**EXERCISE OBJECTIVE**
If a line in the records contains the string "brown", show that line.

***** DATA TO EXAMINE

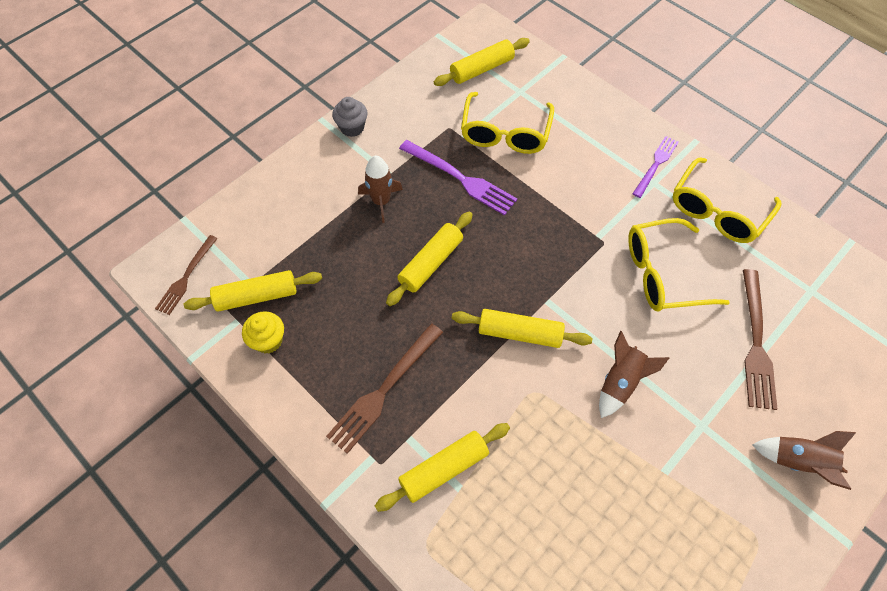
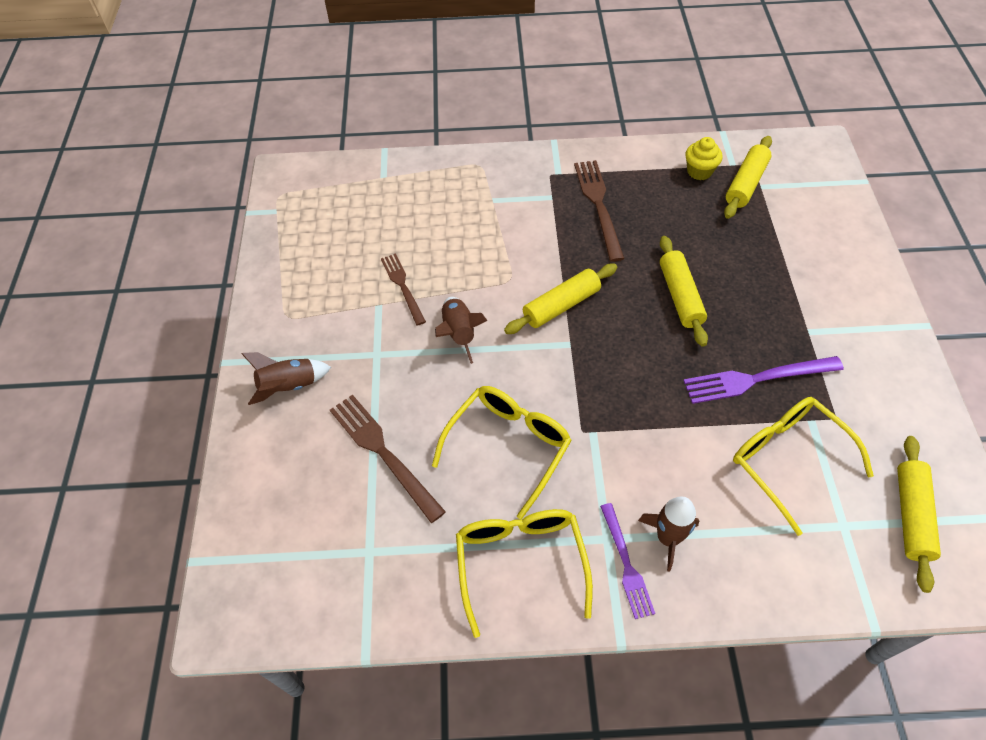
camera: 135 degrees right, 5 degrees down
(186, 277) = (800, 158): brown fork -> brown fork (402, 286)
(352, 128) = (896, 341): grey cupcake -> none
(381, 201) = (779, 306): brown rocket -> brown rocket (668, 538)
(443, 469) = (513, 200): yellow rolling pin -> none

**********

**EXPECTED ANSWER**
(186, 277) = (800, 158): brown fork -> brown fork (402, 286)
(381, 201) = (779, 306): brown rocket -> brown rocket (668, 538)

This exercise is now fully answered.